과제 자료

#####

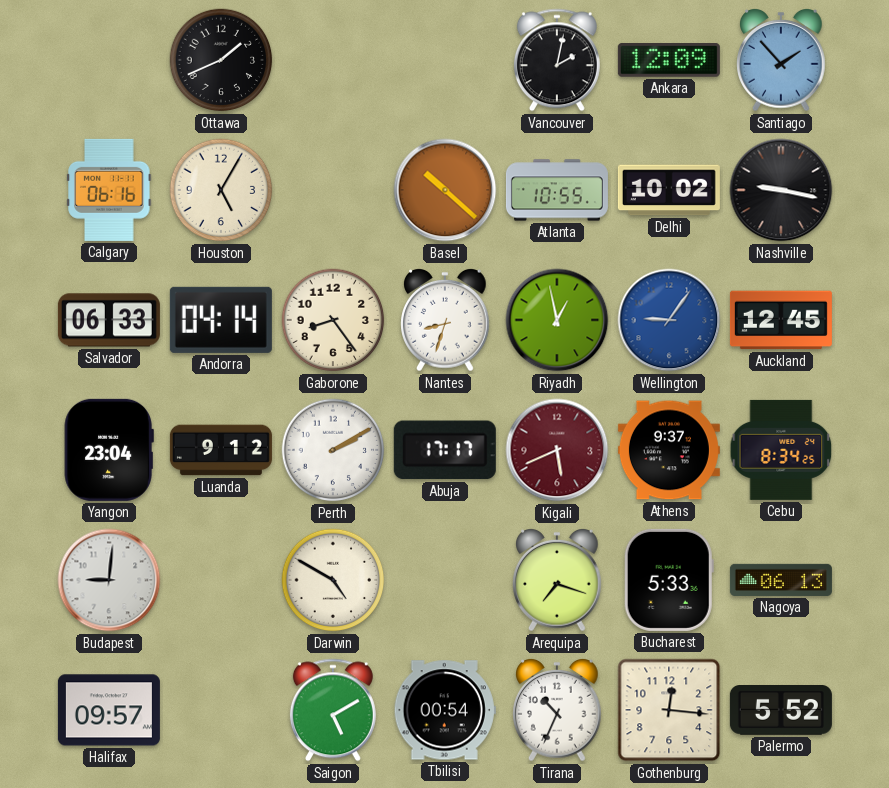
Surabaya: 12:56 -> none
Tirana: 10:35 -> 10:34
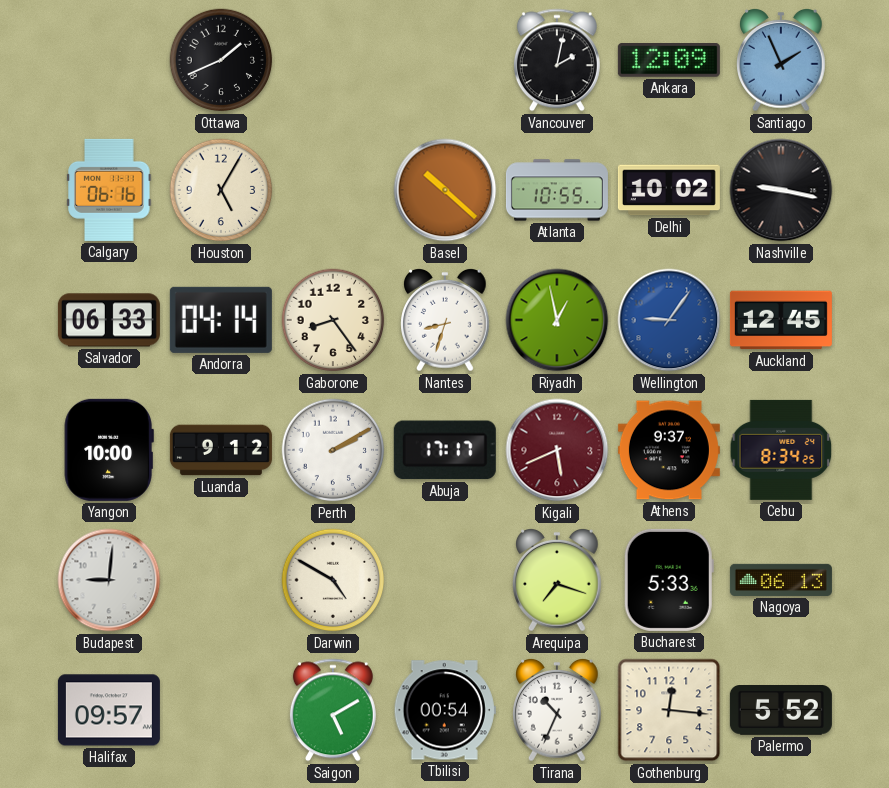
Santiago: 1:53 -> 1:56
Yangon: 23:04 -> 10:00
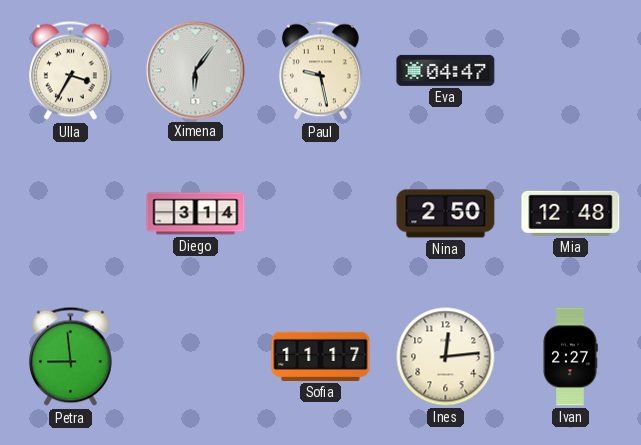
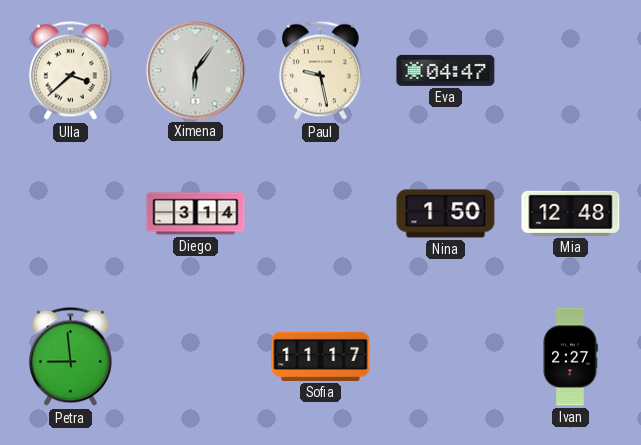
Ulla: 3:35 -> 3:38
Nina: 2:50 -> 1:50
Ines: 12:14 -> none
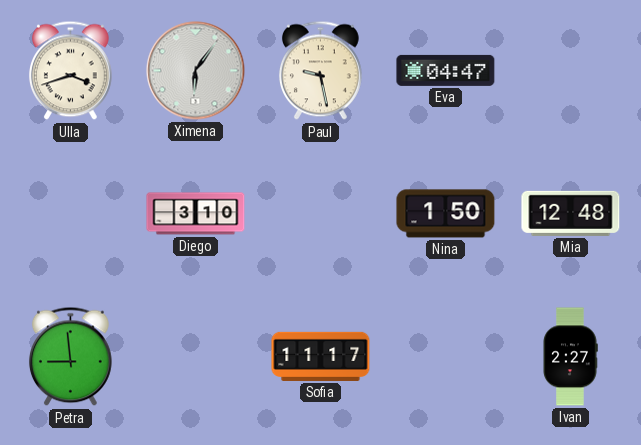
Ulla: 3:38 -> 3:42
Diego: 3:14 -> 3:10
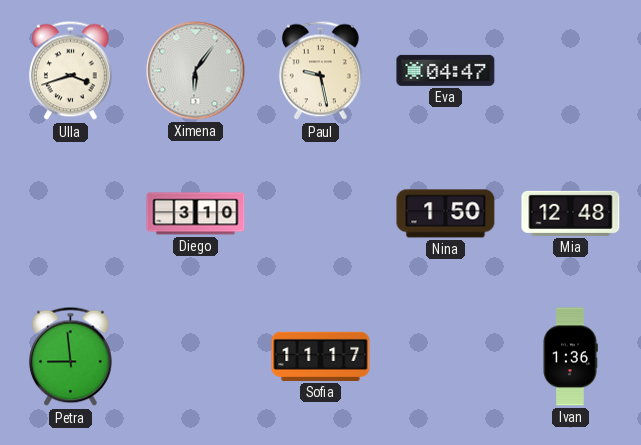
Ivan: 2:27 -> 1:36
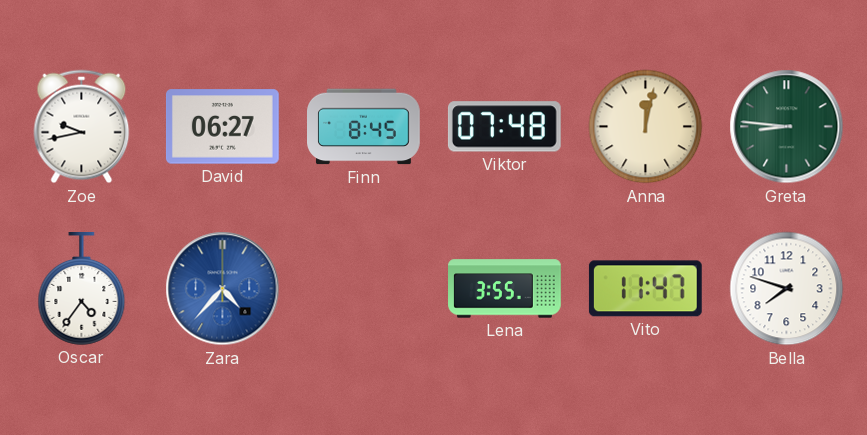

#####

주어진 문제
기록에 나오는 "none" 표기를 모두 "없음" 표기로 바꾸어 다시 쓰되, 다른 부분은 그대로 두세요. 그림 표시 줄은 답에 넣지 마세요.

문제 풀이
Surabaya: 12:56 -> 없음
Tirana: 10:35 -> 10:34
Santiago: 1:53 -> 1:56
Yangon: 23:04 -> 10:00
Ulla: 3:35 -> 3:38
Nina: 2:50 -> 1:50
Ines: 12:14 -> 없음
Ulla: 3:38 -> 3:42
Diego: 3:14 -> 3:10
Ivan: 2:27 -> 1:36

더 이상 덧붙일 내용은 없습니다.